Working data:
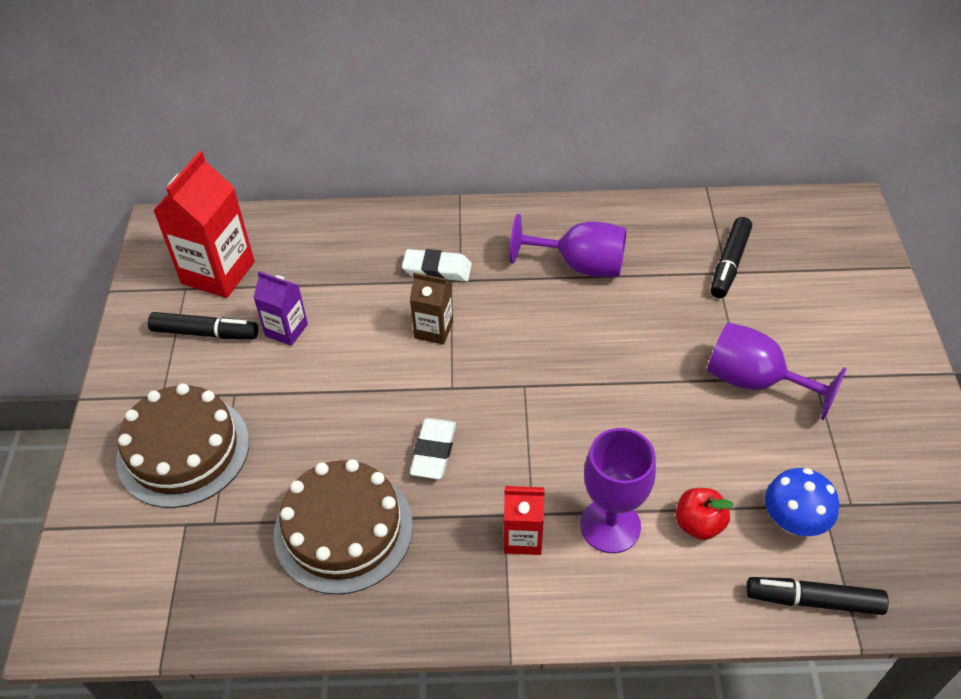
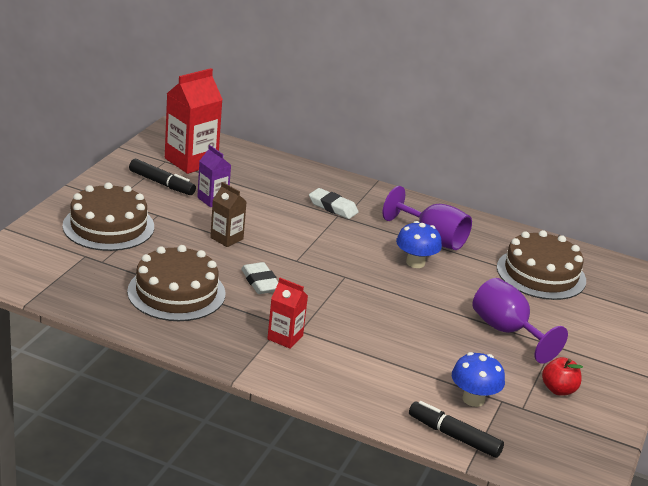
camera: 20 degrees right, 20 degrees down
(433, 330) = (307, 232): brown carton -> brown carton (226, 238)
(434, 452) = (260, 282): white eraser -> white eraser turned 60 degrees counterclockwise
(587, 318) = (415, 263): none -> blue mushroom
(610, 526) = (346, 354): purple goblet -> none
(698, 524) = (406, 376): red apple -> red apple (558, 390)
(729, 264) = (541, 274): black marker -> brown cake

Activity: Beginning with the line that contains "(433, 330) = (307, 232): brown", return every line to the end of the listing, unchanged, and nothing else.

Answer section:
(433, 330) = (307, 232): brown carton -> brown carton (226, 238)
(434, 452) = (260, 282): white eraser -> white eraser turned 60 degrees counterclockwise
(587, 318) = (415, 263): none -> blue mushroom
(610, 526) = (346, 354): purple goblet -> none
(698, 524) = (406, 376): red apple -> red apple (558, 390)
(729, 264) = (541, 274): black marker -> brown cake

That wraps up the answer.